Your instructions: Your response should be the complete data, transcribed exactly.

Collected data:
----------------------------------------
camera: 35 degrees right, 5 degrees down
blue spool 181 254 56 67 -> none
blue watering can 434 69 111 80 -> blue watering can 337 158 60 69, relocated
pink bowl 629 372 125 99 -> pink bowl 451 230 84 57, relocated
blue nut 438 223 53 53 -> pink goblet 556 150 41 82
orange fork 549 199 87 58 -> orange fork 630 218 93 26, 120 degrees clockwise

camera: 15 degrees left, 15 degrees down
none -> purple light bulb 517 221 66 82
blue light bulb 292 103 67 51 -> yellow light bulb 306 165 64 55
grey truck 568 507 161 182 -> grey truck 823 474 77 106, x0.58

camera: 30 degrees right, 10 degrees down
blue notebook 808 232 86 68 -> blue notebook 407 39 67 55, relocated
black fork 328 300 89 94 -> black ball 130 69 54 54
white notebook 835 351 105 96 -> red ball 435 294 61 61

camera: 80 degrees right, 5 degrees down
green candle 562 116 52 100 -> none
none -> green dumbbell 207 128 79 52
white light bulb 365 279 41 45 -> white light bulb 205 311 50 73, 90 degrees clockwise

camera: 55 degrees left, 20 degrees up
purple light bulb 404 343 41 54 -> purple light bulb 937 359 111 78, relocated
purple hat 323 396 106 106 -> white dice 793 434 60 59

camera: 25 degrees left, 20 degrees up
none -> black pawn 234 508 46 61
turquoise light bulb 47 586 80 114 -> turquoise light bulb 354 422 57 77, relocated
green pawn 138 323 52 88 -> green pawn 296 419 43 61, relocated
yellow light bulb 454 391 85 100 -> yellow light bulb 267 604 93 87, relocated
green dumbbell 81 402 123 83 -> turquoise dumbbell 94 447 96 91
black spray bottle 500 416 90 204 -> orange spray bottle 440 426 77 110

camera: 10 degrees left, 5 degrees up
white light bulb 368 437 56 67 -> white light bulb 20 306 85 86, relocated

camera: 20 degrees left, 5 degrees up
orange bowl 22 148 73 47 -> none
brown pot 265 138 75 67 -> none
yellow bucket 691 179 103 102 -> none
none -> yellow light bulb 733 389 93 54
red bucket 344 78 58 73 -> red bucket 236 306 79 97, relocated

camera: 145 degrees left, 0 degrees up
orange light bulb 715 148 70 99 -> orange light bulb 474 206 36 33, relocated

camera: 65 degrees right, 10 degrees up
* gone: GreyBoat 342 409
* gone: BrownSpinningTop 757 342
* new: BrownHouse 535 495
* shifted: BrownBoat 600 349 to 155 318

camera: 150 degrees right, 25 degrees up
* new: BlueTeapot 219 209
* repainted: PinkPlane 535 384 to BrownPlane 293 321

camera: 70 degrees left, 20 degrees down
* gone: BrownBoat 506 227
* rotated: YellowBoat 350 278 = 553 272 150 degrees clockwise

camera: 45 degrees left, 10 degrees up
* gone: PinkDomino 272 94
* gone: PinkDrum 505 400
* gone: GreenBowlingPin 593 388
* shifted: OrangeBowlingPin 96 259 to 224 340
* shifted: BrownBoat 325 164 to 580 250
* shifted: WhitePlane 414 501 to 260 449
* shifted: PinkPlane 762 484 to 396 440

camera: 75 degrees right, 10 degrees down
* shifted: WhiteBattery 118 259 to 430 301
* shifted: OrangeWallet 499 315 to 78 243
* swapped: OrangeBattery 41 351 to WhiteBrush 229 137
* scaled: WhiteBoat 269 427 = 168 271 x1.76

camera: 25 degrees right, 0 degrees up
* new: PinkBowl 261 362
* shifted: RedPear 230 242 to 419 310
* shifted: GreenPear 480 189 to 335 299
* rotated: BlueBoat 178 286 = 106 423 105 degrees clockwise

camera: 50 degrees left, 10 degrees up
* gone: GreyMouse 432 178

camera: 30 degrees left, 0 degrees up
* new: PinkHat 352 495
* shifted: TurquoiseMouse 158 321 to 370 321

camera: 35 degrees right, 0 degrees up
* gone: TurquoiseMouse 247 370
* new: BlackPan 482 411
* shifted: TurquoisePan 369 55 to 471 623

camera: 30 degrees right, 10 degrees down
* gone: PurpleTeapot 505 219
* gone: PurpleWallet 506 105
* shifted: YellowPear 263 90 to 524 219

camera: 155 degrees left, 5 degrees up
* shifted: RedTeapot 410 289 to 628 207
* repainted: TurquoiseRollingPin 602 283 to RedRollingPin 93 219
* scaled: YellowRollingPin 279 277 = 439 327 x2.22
----------------------------------------
Result for this task:
camera: 35 degrees right, 5 degrees down
blue spool 181 254 56 67 -> none
blue watering can 434 69 111 80 -> blue watering can 337 158 60 69, relocated
pink bowl 629 372 125 99 -> pink bowl 451 230 84 57, relocated
blue nut 438 223 53 53 -> pink goblet 556 150 41 82
orange fork 549 199 87 58 -> orange fork 630 218 93 26, 120 degrees clockwise

camera: 15 degrees left, 15 degrees down
none -> purple light bulb 517 221 66 82
blue light bulb 292 103 67 51 -> yellow light bulb 306 165 64 55
grey truck 568 507 161 182 -> grey truck 823 474 77 106, x0.58

camera: 30 degrees right, 10 degrees down
blue notebook 808 232 86 68 -> blue notebook 407 39 67 55, relocated
black fork 328 300 89 94 -> black ball 130 69 54 54
white notebook 835 351 105 96 -> red ball 435 294 61 61

camera: 80 degrees right, 5 degrees down
green candle 562 116 52 100 -> none
none -> green dumbbell 207 128 79 52
white light bulb 365 279 41 45 -> white light bulb 205 311 50 73, 90 degrees clockwise

camera: 55 degrees left, 20 degrees up
purple light bulb 404 343 41 54 -> purple light bulb 937 359 111 78, relocated
purple hat 323 396 106 106 -> white dice 793 434 60 59

camera: 25 degrees left, 20 degrees up
none -> black pawn 234 508 46 61
turquoise light bulb 47 586 80 114 -> turquoise light bulb 354 422 57 77, relocated
green pawn 138 323 52 88 -> green pawn 296 419 43 61, relocated
yellow light bulb 454 391 85 100 -> yellow light bulb 267 604 93 87, relocated
green dumbbell 81 402 123 83 -> turquoise dumbbell 94 447 96 91
black spray bottle 500 416 90 204 -> orange spray bottle 440 426 77 110

camera: 10 degrees left, 5 degrees up
white light bulb 368 437 56 67 -> white light bulb 20 306 85 86, relocated

camera: 20 degrees left, 5 degrees up
orange bowl 22 148 73 47 -> none
brown pot 265 138 75 67 -> none
yellow bucket 691 179 103 102 -> none
none -> yellow light bulb 733 389 93 54
red bucket 344 78 58 73 -> red bucket 236 306 79 97, relocated

camera: 145 degrees left, 0 degrees up
orange light bulb 715 148 70 99 -> orange light bulb 474 206 36 33, relocated

camera: 65 degrees right, 10 degrees up
* gone: GreyBoat 342 409
* gone: BrownSpinningTop 757 342
* new: BrownHouse 535 495
* shifted: BrownBoat 600 349 to 155 318

camera: 150 degrees right, 25 degrees up
* new: BlueTeapot 219 209
* repainted: PinkPlane 535 384 to BrownPlane 293 321

camera: 70 degrees left, 20 degrees down
* gone: BrownBoat 506 227
* rotated: YellowBoat 350 278 = 553 272 150 degrees clockwise

camera: 45 degrees left, 10 degrees up
* gone: PinkDomino 272 94
* gone: PinkDrum 505 400
* gone: GreenBowlingPin 593 388
* shifted: OrangeBowlingPin 96 259 to 224 340
* shifted: BrownBoat 325 164 to 580 250
* shifted: WhitePlane 414 501 to 260 449
* shifted: PinkPlane 762 484 to 396 440

camera: 75 degrees right, 10 degrees down
* shifted: WhiteBattery 118 259 to 430 301
* shifted: OrangeWallet 499 315 to 78 243
* swapped: OrangeBattery 41 351 to WhiteBrush 229 137
* scaled: WhiteBoat 269 427 = 168 271 x1.76

camera: 25 degrees right, 0 degrees up
* new: PinkBowl 261 362
* shifted: RedPear 230 242 to 419 310
* shifted: GreenPear 480 189 to 335 299
* rotated: BlueBoat 178 286 = 106 423 105 degrees clockwise

camera: 50 degrees left, 10 degrees up
* gone: GreyMouse 432 178

camera: 30 degrees left, 0 degrees up
* new: PinkHat 352 495
* shifted: TurquoiseMouse 158 321 to 370 321

camera: 35 degrees right, 0 degrees up
* gone: TurquoiseMouse 247 370
* new: BlackPan 482 411
* shifted: TurquoisePan 369 55 to 471 623

camera: 30 degrees right, 10 degrees down
* gone: PurpleTeapot 505 219
* gone: PurpleWallet 506 105
* shifted: YellowPear 263 90 to 524 219

camera: 155 degrees left, 5 degrees up
* shifted: RedTeapot 410 289 to 628 207
* repainted: TurquoiseRollingPin 602 283 to RedRollingPin 93 219
* scaled: YellowRollingPin 279 277 = 439 327 x2.22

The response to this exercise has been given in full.